»»
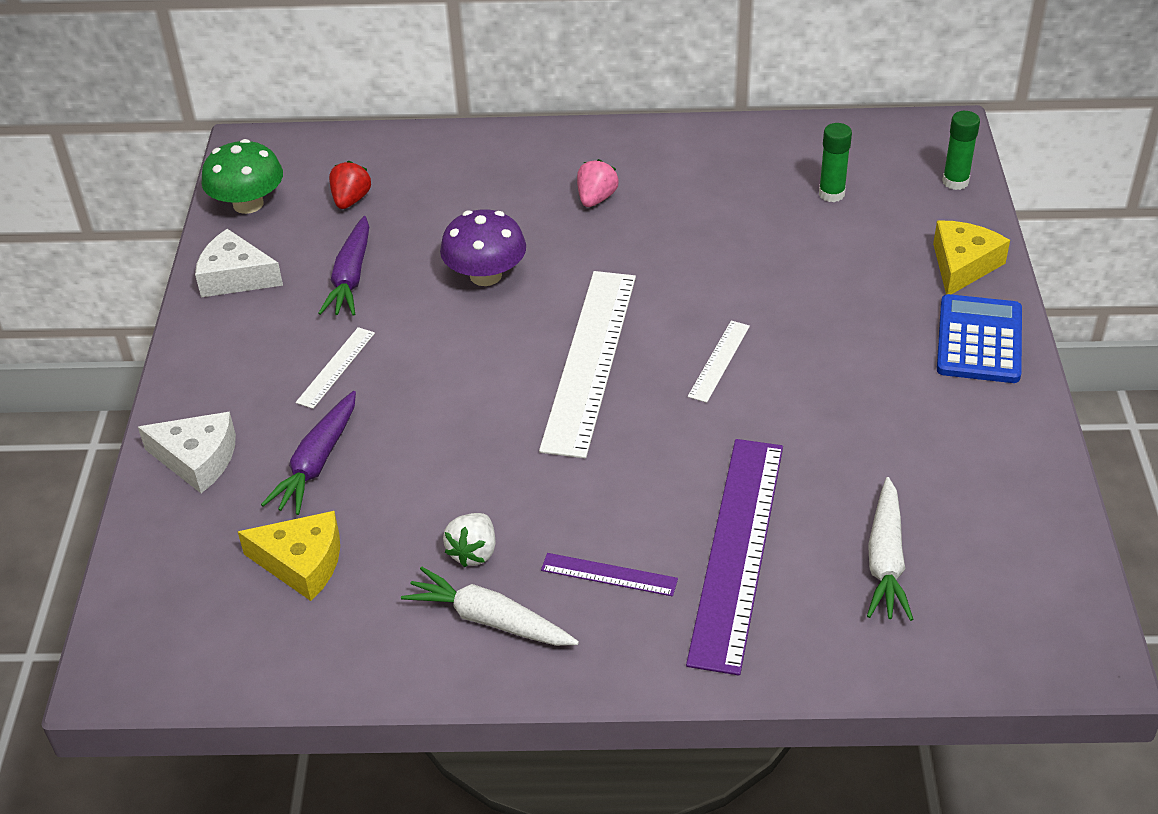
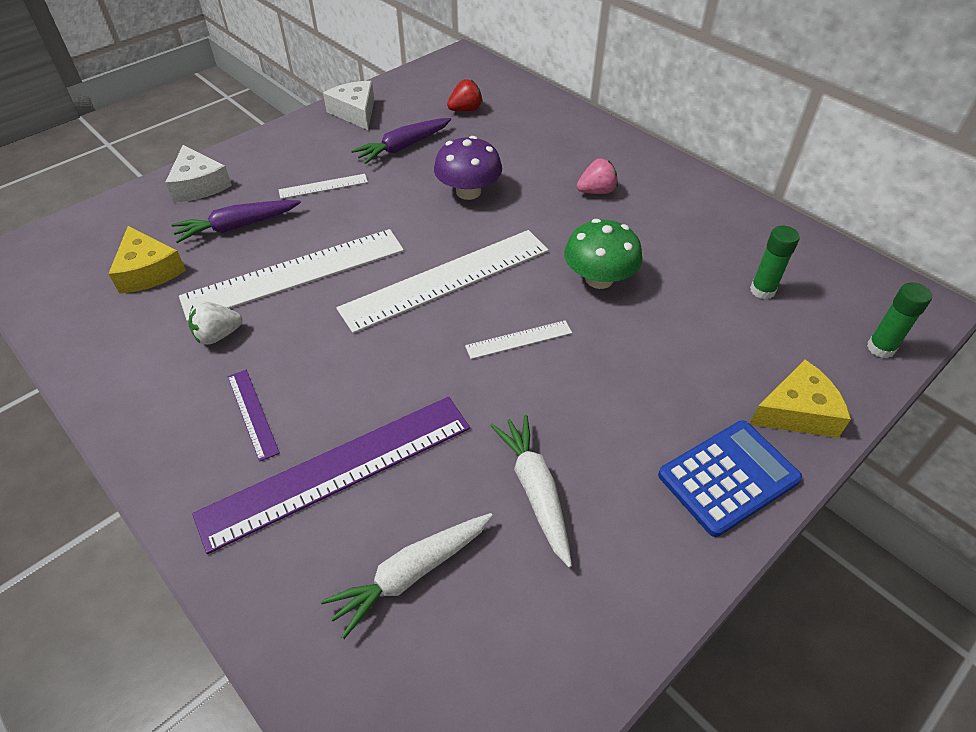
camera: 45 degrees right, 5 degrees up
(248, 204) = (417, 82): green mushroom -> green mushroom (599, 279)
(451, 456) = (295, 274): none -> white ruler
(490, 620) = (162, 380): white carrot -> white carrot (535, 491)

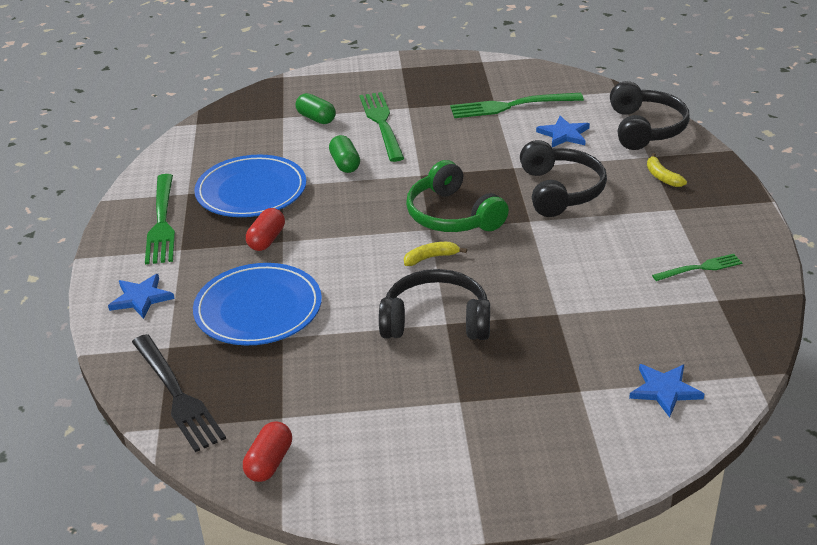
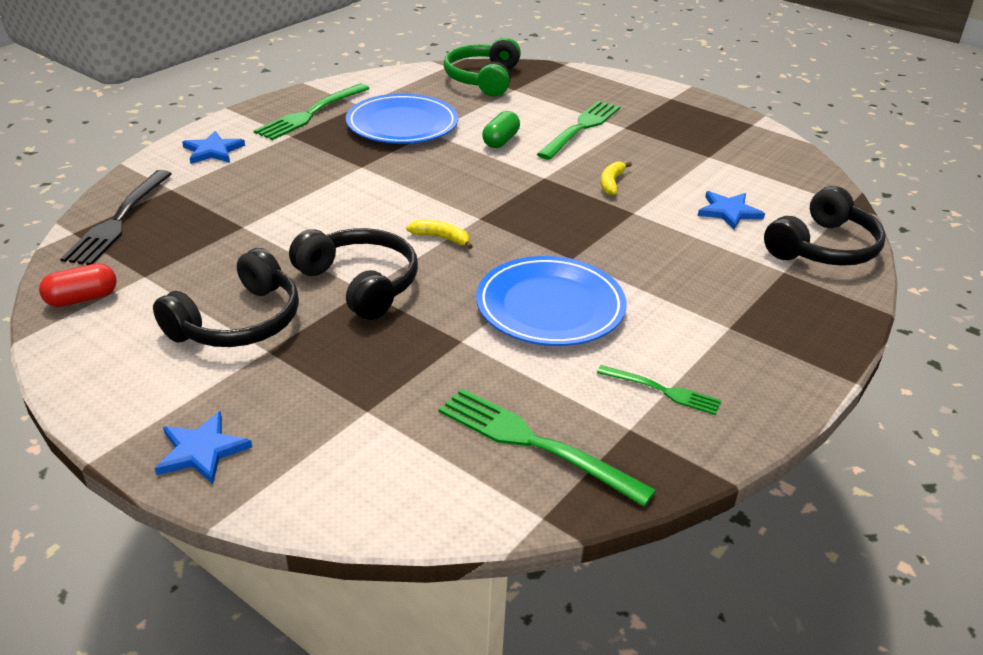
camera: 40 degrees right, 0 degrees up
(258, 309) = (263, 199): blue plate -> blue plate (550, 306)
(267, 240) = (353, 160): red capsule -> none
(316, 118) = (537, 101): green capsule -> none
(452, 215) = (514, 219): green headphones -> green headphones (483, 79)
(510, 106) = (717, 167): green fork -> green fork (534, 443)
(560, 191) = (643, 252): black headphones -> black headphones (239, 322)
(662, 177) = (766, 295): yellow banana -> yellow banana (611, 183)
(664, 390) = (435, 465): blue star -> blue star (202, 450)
««
»»
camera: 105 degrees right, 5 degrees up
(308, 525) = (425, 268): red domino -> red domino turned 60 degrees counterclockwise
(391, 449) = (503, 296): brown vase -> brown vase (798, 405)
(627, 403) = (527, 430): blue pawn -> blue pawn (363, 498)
««
»»
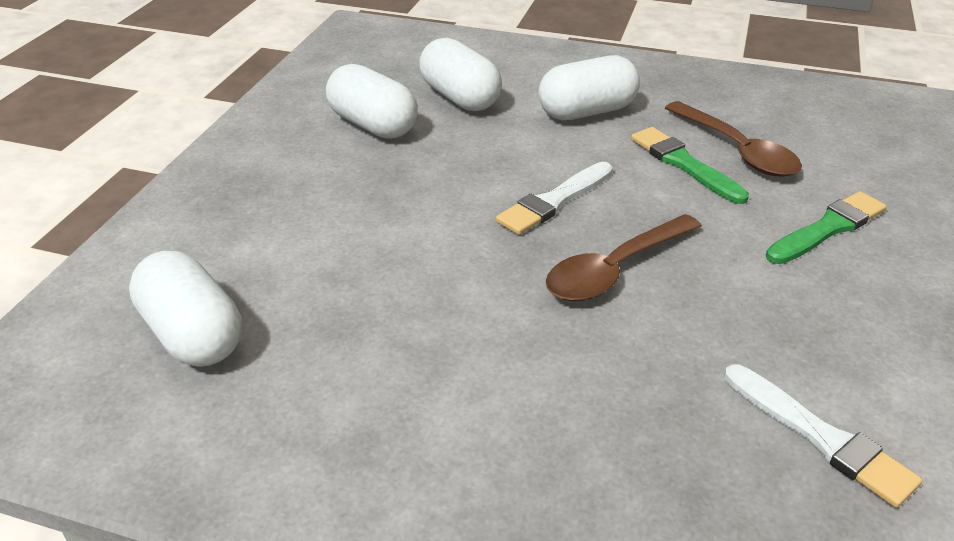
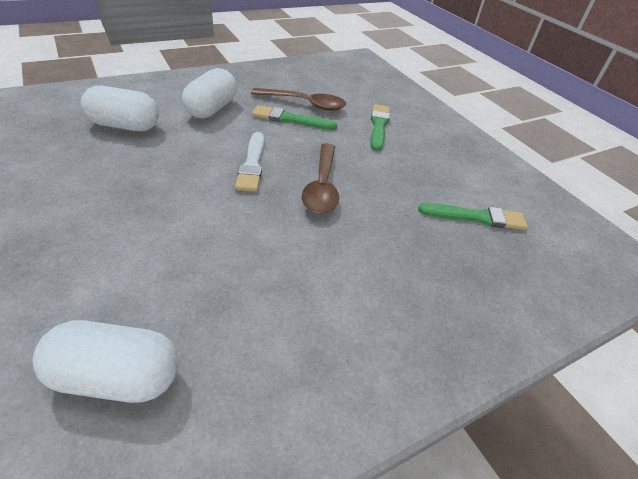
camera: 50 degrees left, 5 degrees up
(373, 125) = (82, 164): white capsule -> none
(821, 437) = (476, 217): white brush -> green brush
««
Work instructions |
The expected output is exactly the lines of the listing above between the line holding "(560, 191) = (643, 252): black" and the line holding "(664, 390) = (435, 465): blue", inclusive.

Response to the task |
(560, 191) = (643, 252): black headphones -> black headphones (239, 322)
(662, 177) = (766, 295): yellow banana -> yellow banana (611, 183)
(664, 390) = (435, 465): blue star -> blue star (202, 450)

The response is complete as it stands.